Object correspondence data
[Start of section]

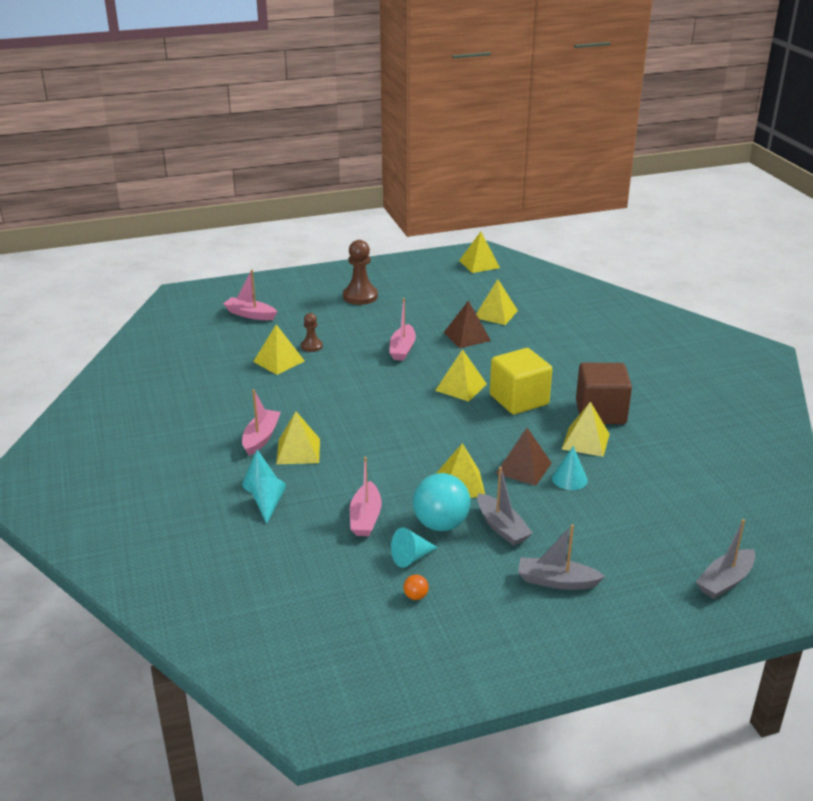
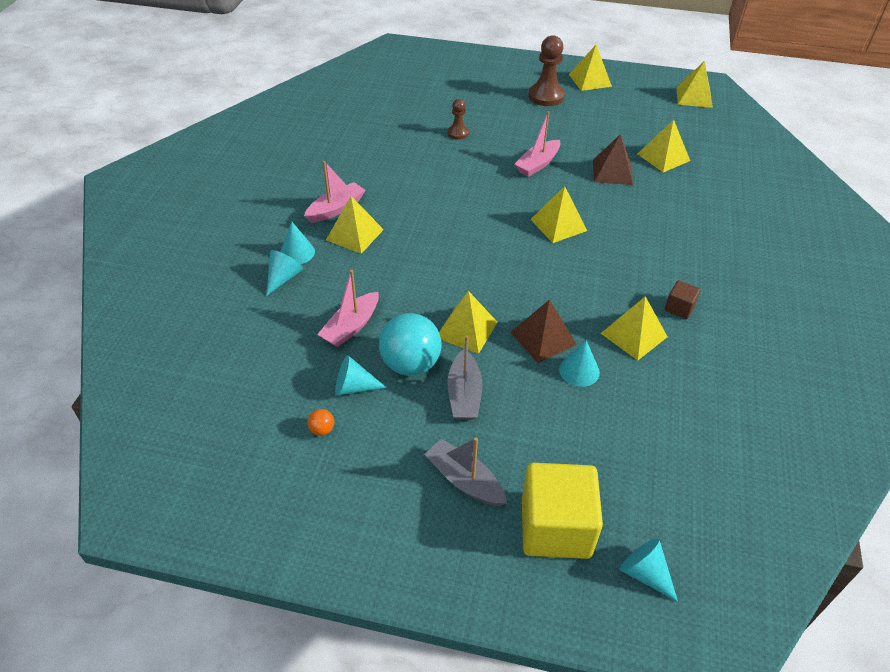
camera: 30 degrees right, 15 degrees up
(250, 314) = (433, 84): pink boat -> none
(278, 361) = (416, 138): yellow pyramid -> yellow pyramid (590, 80)
(519, 400) = (604, 260): yellow cube -> yellow cube (555, 527)
(600, 412) = (679, 308): brown cube -> brown cube, size x0.46
(725, 581) = (645, 573): grey boat -> turquoise cone

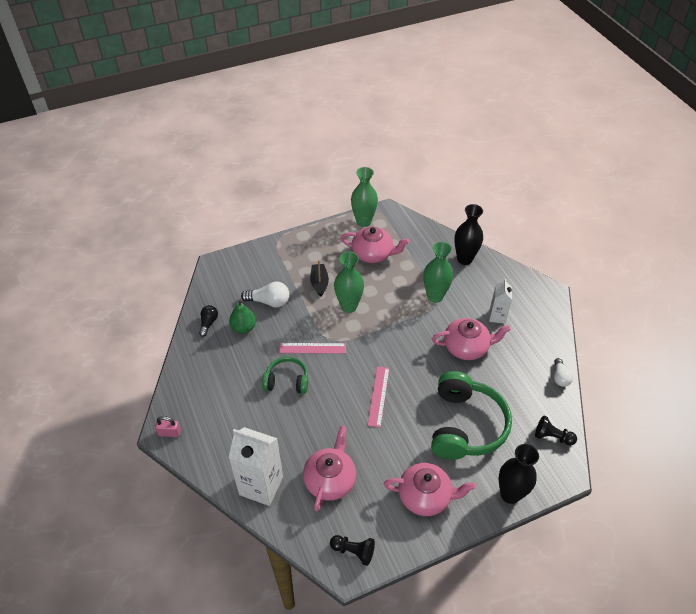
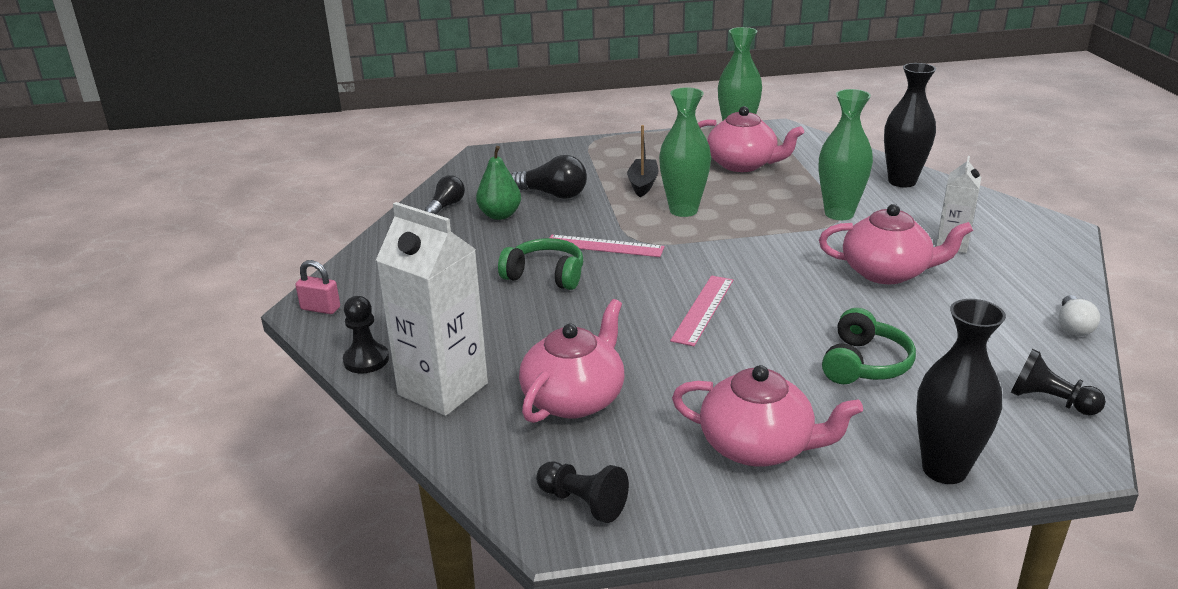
camera: 15 degrees right, 20 degrees down
(212, 471) = (366, 360): none -> black pawn
(269, 301) = (553, 194): white light bulb -> black light bulb
(465, 425) = (864, 364): green headphones -> green headphones, size x0.55

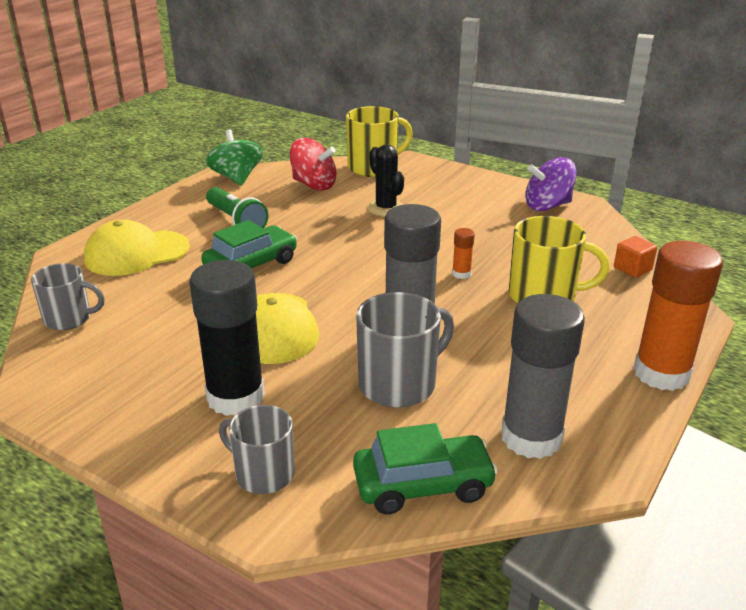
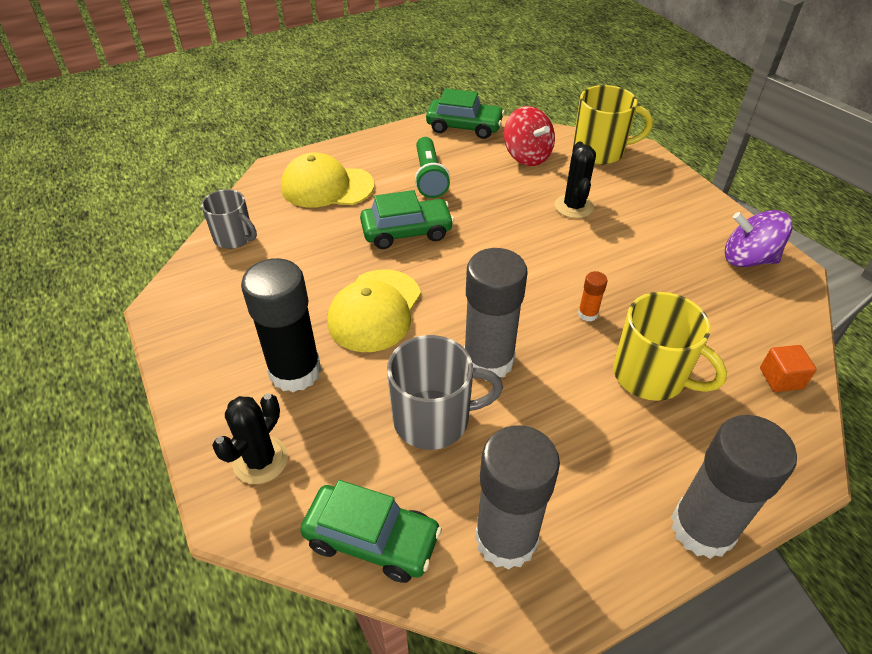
camera: 30 degrees right, 15 degrees up
(236, 178) = (464, 127): green spinning top -> green car
(263, 473) = (260, 460): grey mug -> black cactus
(661, 373) = (702, 528): orange glue stick -> grey glue stick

[End of section]

— WHAT THE TASK ASKS —
The lines you need are those with the word "cube"; list them from the entries.

— TASK RESPONSE —
(519, 400) = (604, 260): yellow cube -> yellow cube (555, 527)
(600, 412) = (679, 308): brown cube -> brown cube, size x0.46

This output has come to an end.